◆ Material provided ◆
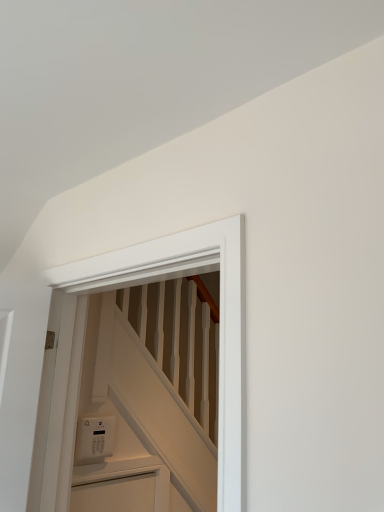
The width and height of the screenshot is (384, 512). Describe the element at coordinates (142, 283) in the screenshot. I see `white matte door at center` at that location.

What is the approximate height of white matte door at center?

92.25 centimeters.

You are a GUI agent. You are given a task and a screenshot of the screen. Output one action in this format:
    pyautogui.click(x=<x>, y=<y>)
    Task: Click on the white matte door at center
    
    Given the screenshot: What is the action you would take?
    pyautogui.click(x=142, y=283)

Locate an element on the screen. This screenshot has width=384, height=512. white matte door at center is located at coordinates (142, 283).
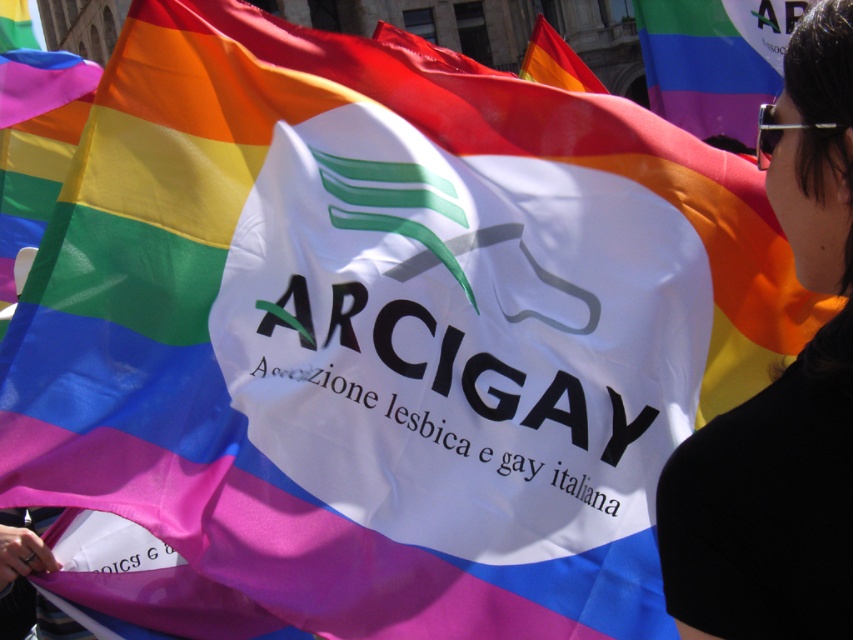
Question: Which point is farther to the camera?

Choices:
 (A) black fabric at upper right
 (B) rainbow fabric flag at upper center

Answer: (B)

Question: Which object is farther from the camera taking this photo?

Choices:
 (A) rainbow fabric flag at upper center
 (B) black fabric at upper right

Answer: (A)

Question: Is black fabric at upper right to the left of rainbow fabric flag at upper center from the viewer's perspective?

Choices:
 (A) yes
 (B) no

Answer: (B)

Question: Can you confirm if black fabric at upper right is positioned below rainbow fabric flag at upper center?

Choices:
 (A) no
 (B) yes

Answer: (B)

Question: Does black fabric at upper right have a smaller size compared to rainbow fabric flag at upper center?

Choices:
 (A) yes
 (B) no

Answer: (A)

Question: Which object appears closest to the camera in this image?

Choices:
 (A) black fabric at upper right
 (B) rainbow fabric flag at upper center

Answer: (A)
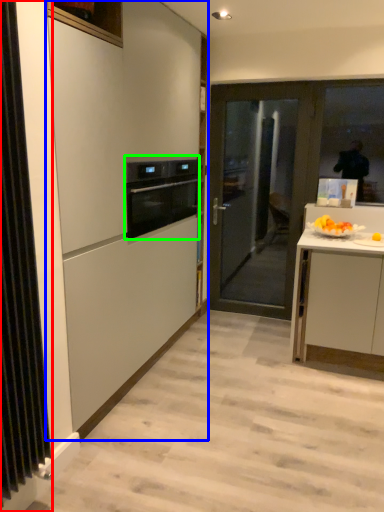
Question: Considering the real-world distances, which object is farthest from radiator (highlighted by a red box)? cabinetry (highlighted by a blue box) or kitchen appliance (highlighted by a green box)?

Choices:
 (A) cabinetry
 (B) kitchen appliance

Answer: (B)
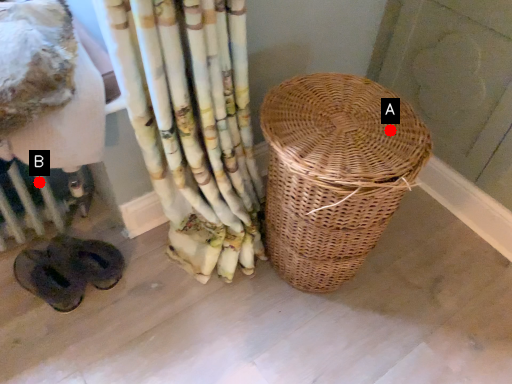
Question: Two points are circled on the image, labeled by A and B beside each circle. Which of the following is the closest to the observer?

Choices:
 (A) A is closer
 (B) B is closer

Answer: (A)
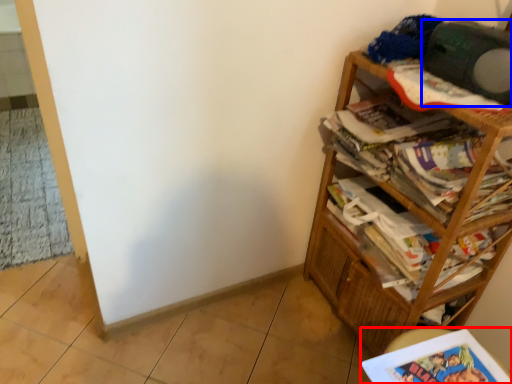
Question: Among these objects, which one is nearest to the camera, book (highlighted by a red box) or speaker (highlighted by a blue box)?

Choices:
 (A) book
 (B) speaker

Answer: (A)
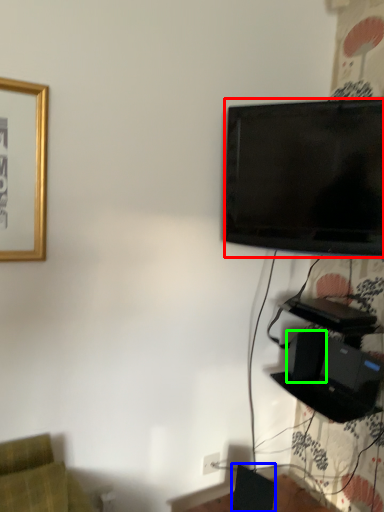
Question: Which object is the closest to the television (highlighted by a red box)? Choose among these: speaker (highlighted by a blue box) or speaker (highlighted by a green box).

Choices:
 (A) speaker
 (B) speaker

Answer: (B)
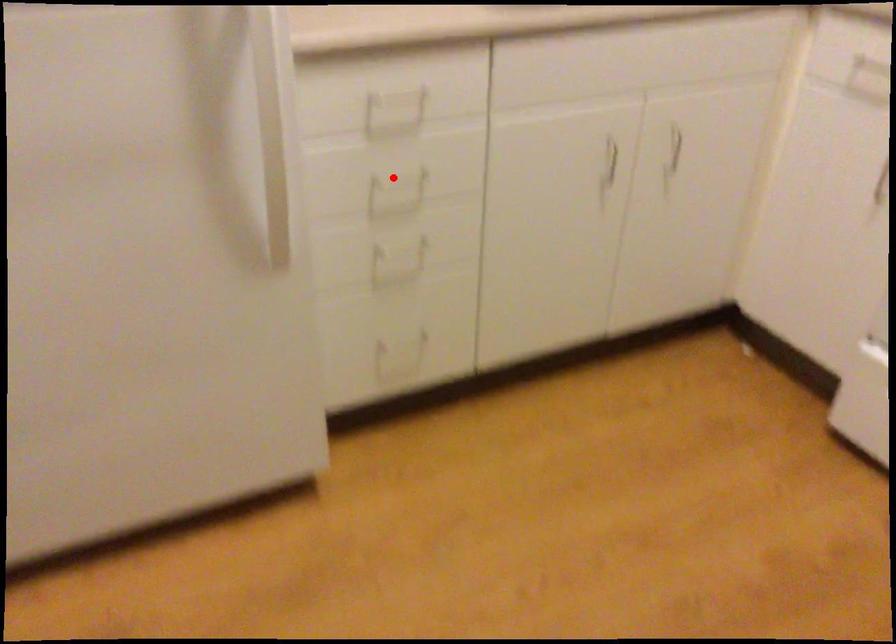
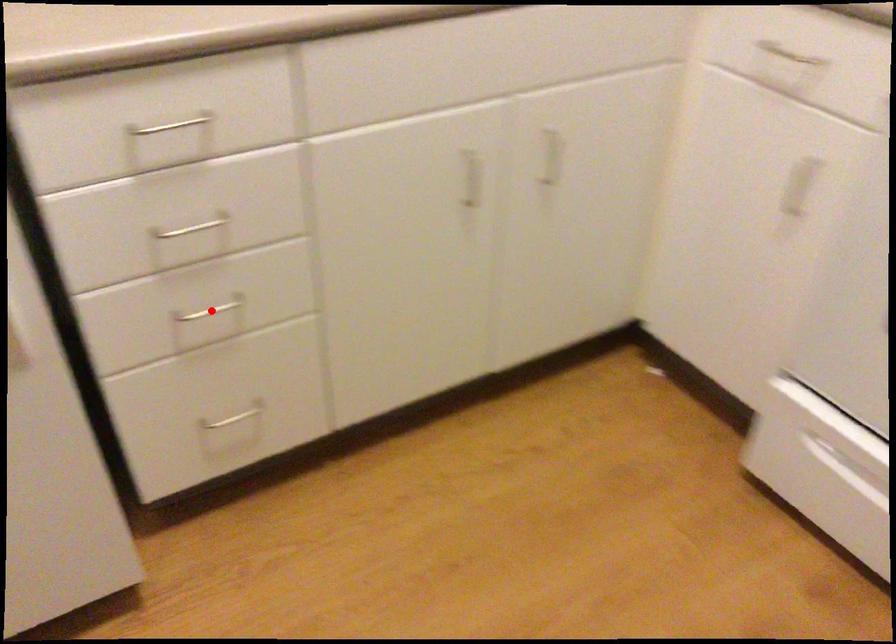
I am providing you with two images of the same scene from different viewpoints. A red point is marked on the first image and another point is marked on the second image. Is the red point in image1 aligned with the point shown in image2?

No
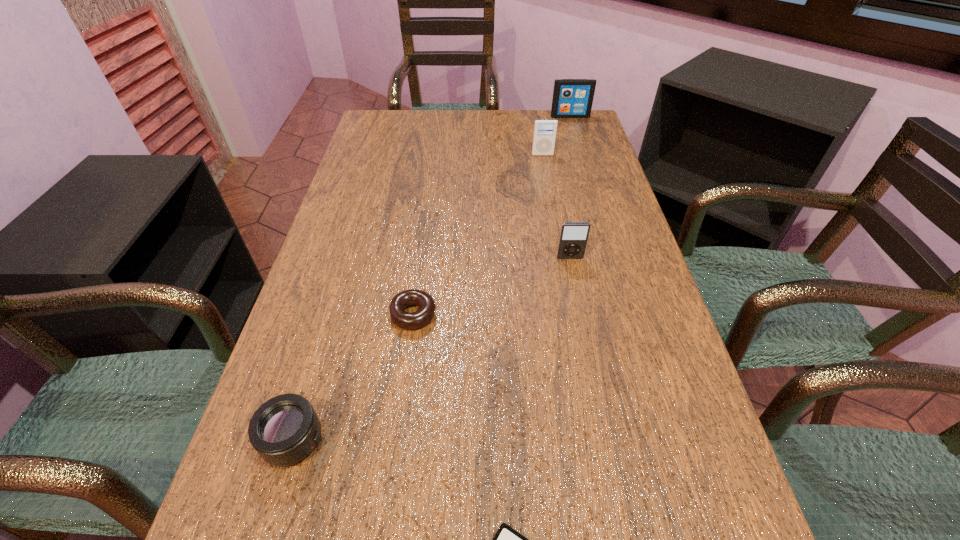
Find the location of a particular element. free spot that satisfies the following two spatial constraints: 1. on the front screen of the rightmost object; 2. on the side of the telephoto lens with brand markings and control switches is located at coordinates [668, 440].

Image resolution: width=960 pixels, height=540 pixels. In order to click on free location that satisfies the following two spatial constraints: 1. on the front screen of the farthest iPod; 2. on the side of the third shortest object with brand markings and control switches in this screenshot , I will do `click(668, 440)`.

This screenshot has height=540, width=960. What are the coordinates of `vacant area in the image that satisfies the following two spatial constraints: 1. on the front-facing side of the second farthest object; 2. on the side of the telephoto lens with brand markings and control switches` in the screenshot? It's located at (596, 440).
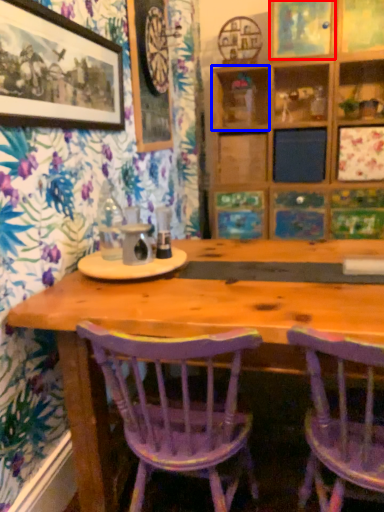
Question: Which object is further to the camera taking this photo, decorative picture (highlighted by a red box) or shelf (highlighted by a blue box)?

Choices:
 (A) decorative picture
 (B) shelf

Answer: (B)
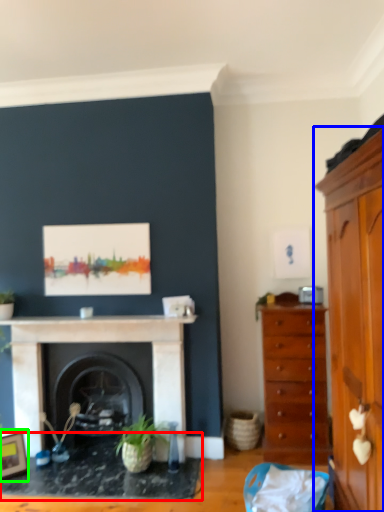
Question: Considering the real-world distances, which object is closest to table (highlighted by a red box)? cabinetry (highlighted by a blue box) or picture frame (highlighted by a green box).

Choices:
 (A) cabinetry
 (B) picture frame

Answer: (B)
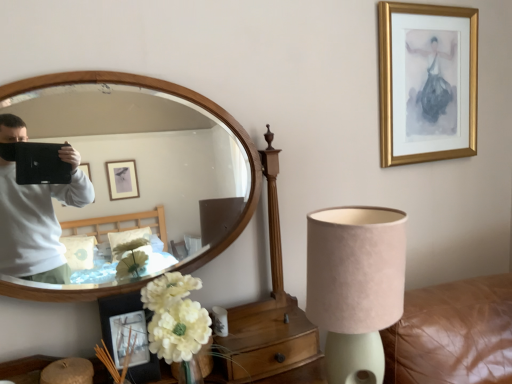
Question: Is wooden mirror at left bigger or smaller than gold framed picture at upper right, the 2th picture frame when ordered from bottom to top?

Choices:
 (A) big
 (B) small

Answer: (A)

Question: From their relative heights in the image, would you say wooden mirror at left is taller or shorter than gold framed picture at upper right, placed as the first picture frame when sorted from top to bottom?

Choices:
 (A) tall
 (B) short

Answer: (A)

Question: Based on their relative distances, which object is farther from the white fabric flower at lower left?

Choices:
 (A) wooden drawer at lower center
 (B) gold framed picture at upper right, which is the 1th picture frame from back to front
 (C) suede lampshade at lower right
 (D) matte black picture frame at lower left, the second picture frame viewed from the top
 (E) wooden mirror at left

Answer: (B)

Question: Considering the real-world distances, which object is farthest from the wooden drawer at lower center?

Choices:
 (A) suede lampshade at lower right
 (B) matte black picture frame at lower left, arranged as the 2th picture frame when viewed from the right
 (C) white fabric flower at lower left
 (D) gold framed picture at upper right, which is the 1th picture frame from back to front
 (E) wooden mirror at left

Answer: (D)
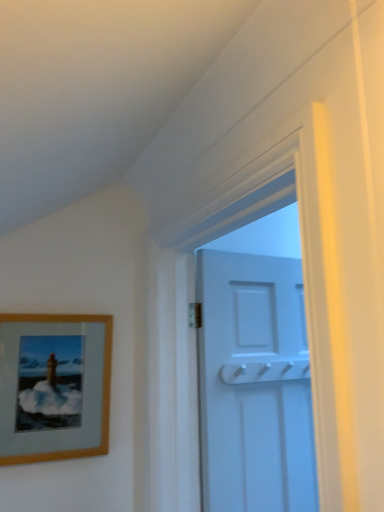
Question: Looking at their shapes, would you say wooden picture frame at left is wider or thinner than white matte door at upper center?

Choices:
 (A) thin
 (B) wide

Answer: (A)

Question: In the image, is wooden picture frame at left on the left side or the right side of white matte door at upper center?

Choices:
 (A) right
 (B) left

Answer: (B)

Question: From a real-world perspective, relative to white matte door at upper center, is wooden picture frame at left vertically above or below?

Choices:
 (A) above
 (B) below

Answer: (A)

Question: In terms of width, does white matte door at upper center look wider or thinner when compared to wooden picture frame at left?

Choices:
 (A) thin
 (B) wide

Answer: (B)

Question: Which is correct: white matte door at upper center is inside wooden picture frame at left, or outside of it?

Choices:
 (A) inside
 (B) outside

Answer: (B)

Question: Considering the positions of white matte door at upper center and wooden picture frame at left in the image, is white matte door at upper center taller or shorter than wooden picture frame at left?

Choices:
 (A) short
 (B) tall

Answer: (B)

Question: From a real-world perspective, is white matte door at upper center physically located above or below wooden picture frame at left?

Choices:
 (A) above
 (B) below

Answer: (B)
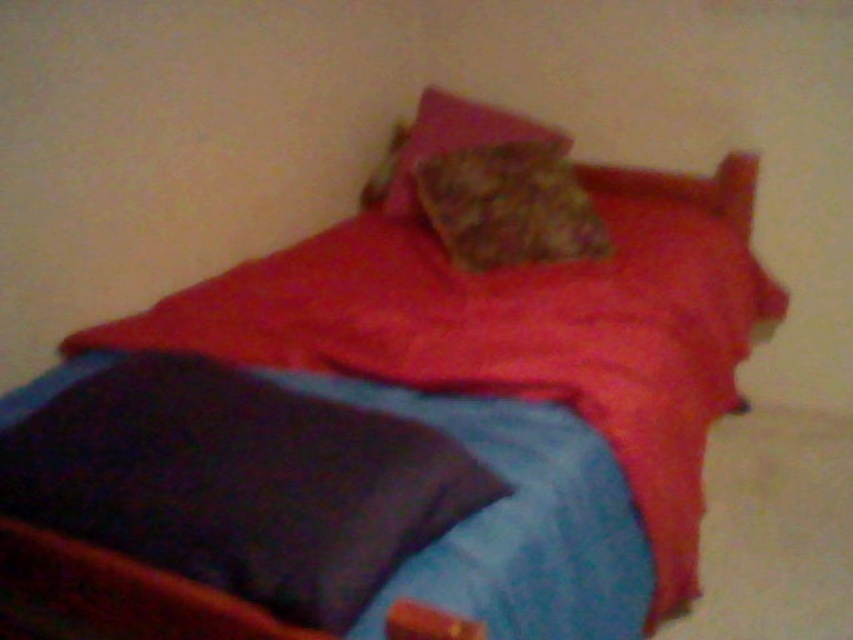
Is point (461, 554) positioned in front of point (397, 198)?

Yes, it is in front of point (397, 198).

Is point (432, 589) more distant than point (523, 120)?

No, it is not.

At what (x,y) coordinates should I click in order to perform the action: click on blue fabric sheet at lower left. Please return your answer as a coordinate pair (x, y). Looking at the image, I should click on (519, 522).

Consider the image. Who is shorter, blue fabric sheet at lower left or fluffy brown pillow at center?

Standing shorter between the two is fluffy brown pillow at center.

In the scene shown: Can you confirm if blue fabric sheet at lower left is positioned below fluffy brown pillow at center?

Indeed, blue fabric sheet at lower left is positioned under fluffy brown pillow at center.

Is point (570, 627) positioned after point (570, 170)?

No, (570, 627) is closer to viewer.

Identify the location of blue fabric sheet at lower left. The height and width of the screenshot is (640, 853). (519, 522).

Is fluffy brown pillow at center positioned behind fluffy pink pillow at upper center?

No, it is not.

Can you confirm if fluffy brown pillow at center is positioned above fluffy pink pillow at upper center?

No, fluffy brown pillow at center is not above fluffy pink pillow at upper center.

Who is more forward, [581,244] or [474,109]?

Point [581,244]

Identify the location of fluffy brown pillow at center. This screenshot has height=640, width=853. (508, 205).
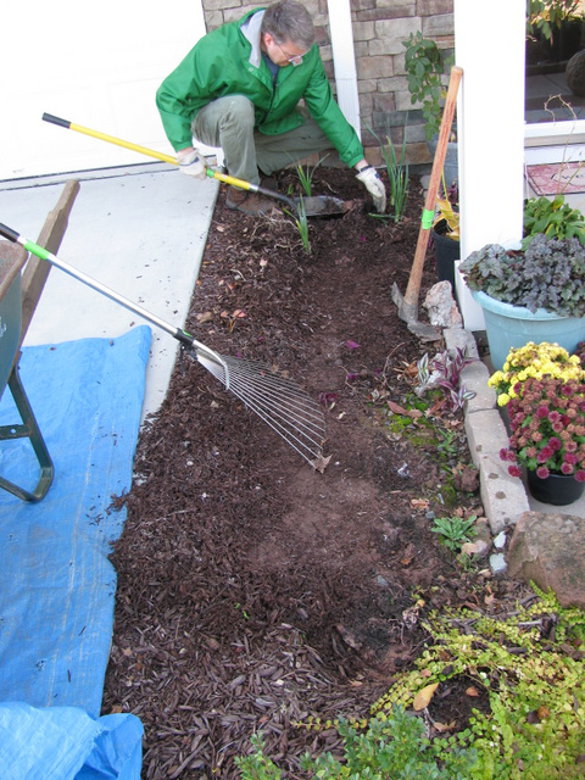
You are a GUI agent. You are given a task and a screenshot of the screen. Output one action in this format:
    pyautogui.click(x=<x>, y=<y>)
    Task: Click on the flower pot
    This screenshot has width=585, height=780.
    Given the screenshot: What is the action you would take?
    [x=560, y=488], [x=497, y=348], [x=443, y=254]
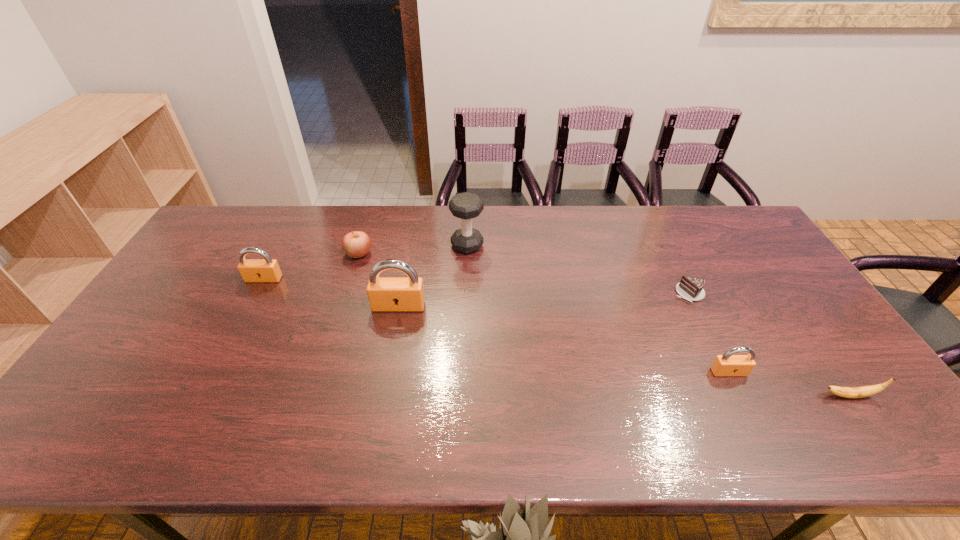
Locate an element on the screen. This screenshot has width=960, height=540. the leftmost padlock is located at coordinates (267, 269).

Identify the location of the fifth shortest object. Image resolution: width=960 pixels, height=540 pixels. (267, 269).

Locate an element on the screen. This screenshot has width=960, height=540. the fifth object from right to left is located at coordinates (386, 294).

Image resolution: width=960 pixels, height=540 pixels. What are the coordinates of `the second nearest padlock` in the screenshot? It's located at (386, 294).

Find the location of `the nearest padlock`. the nearest padlock is located at coordinates (728, 364).

Where is `the shortest padlock`? the shortest padlock is located at coordinates (728, 364).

◆ Task prompt ◆
Rewrite everything in the material above from the line containing "Question: Considering the positions" down to the line containing "Is fluffy brown pillow at center positioned" as a numbered list, skipping blank lines and leaving out the pictures.

◆ Solution to the problem ◆
1. Question: Considering the positions of white matte door at upper center and wooden picture frame at left in the image, is white matte door at upper center taller or shorter than wooden picture frame at left?
2. Choices:
3.  (A) short
4.  (B) tall
5. Answer: (B)
6. Question: From a real-world perspective, is white matte door at upper center physically located above or below wooden picture frame at left?
7. Choices:
8.  (A) above
9.  (B) below
10. Answer: (B)
11. Is point (461, 554) positioned in front of point (397, 198)?
12. Yes, it is in front of point (397, 198).
13. Is point (432, 589) more distant than point (523, 120)?
14. No, it is not.
15. At what (x,y) coordinates should I click in order to perform the action: click on blue fabric sheet at lower left. Please return your answer as a coordinate pair (x, y). Looking at the image, I should click on (519, 522).
16. Consider the image. Who is shorter, blue fabric sheet at lower left or fluffy brown pillow at center?
17. Standing shorter between the two is fluffy brown pillow at center.
18. In the scene shown: Can you confirm if blue fabric sheet at lower left is positioned below fluffy brown pillow at center?
19. Indeed, blue fabric sheet at lower left is positioned under fluffy brown pillow at center.
20. Is point (570, 627) positioned after point (570, 170)?
21. No, (570, 627) is closer to viewer.
22. Identify the location of blue fabric sheet at lower left. The height and width of the screenshot is (640, 853). (519, 522).
23. Is fluffy brown pillow at center positioned behind fluffy pink pillow at upper center?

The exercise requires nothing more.